* _What is being asked_:
Take the line with "blue star [236,99,290,135]" and every line after it in the data. Transcribe them exactly, through the last.

* _Data to examine_:
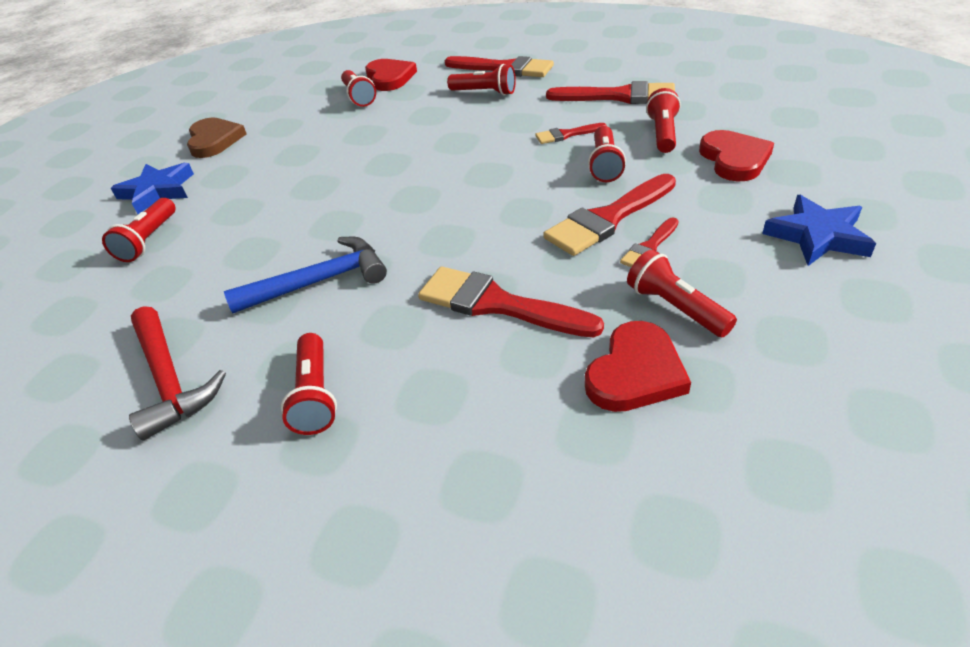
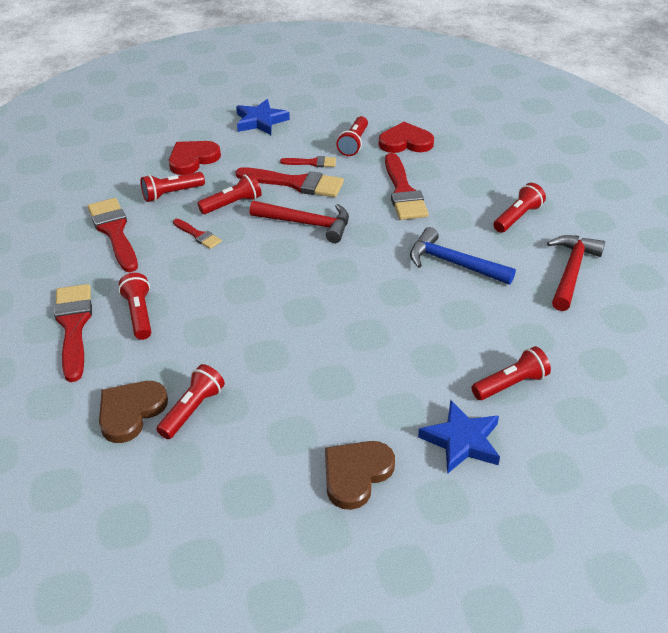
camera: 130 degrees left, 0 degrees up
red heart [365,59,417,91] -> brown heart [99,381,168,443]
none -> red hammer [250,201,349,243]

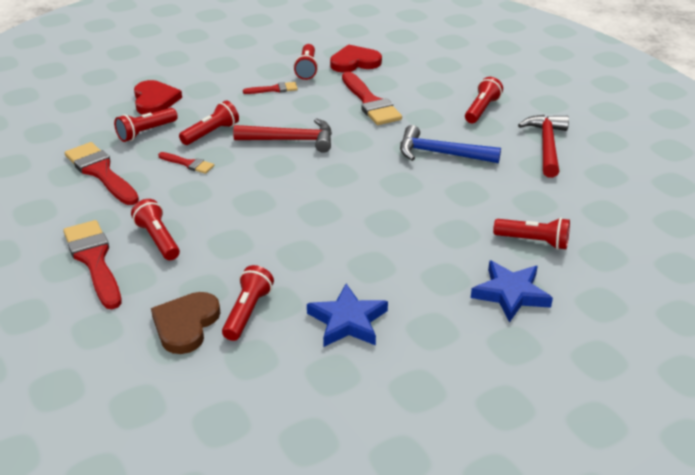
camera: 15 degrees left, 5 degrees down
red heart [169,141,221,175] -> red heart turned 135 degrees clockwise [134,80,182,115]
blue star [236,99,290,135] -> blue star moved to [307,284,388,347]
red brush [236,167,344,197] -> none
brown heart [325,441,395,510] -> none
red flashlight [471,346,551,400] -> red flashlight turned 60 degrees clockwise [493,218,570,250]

* _Response to the exercise_:
blue star [236,99,290,135] -> blue star moved to [307,284,388,347]
red brush [236,167,344,197] -> none
brown heart [325,441,395,510] -> none
red flashlight [471,346,551,400] -> red flashlight turned 60 degrees clockwise [493,218,570,250]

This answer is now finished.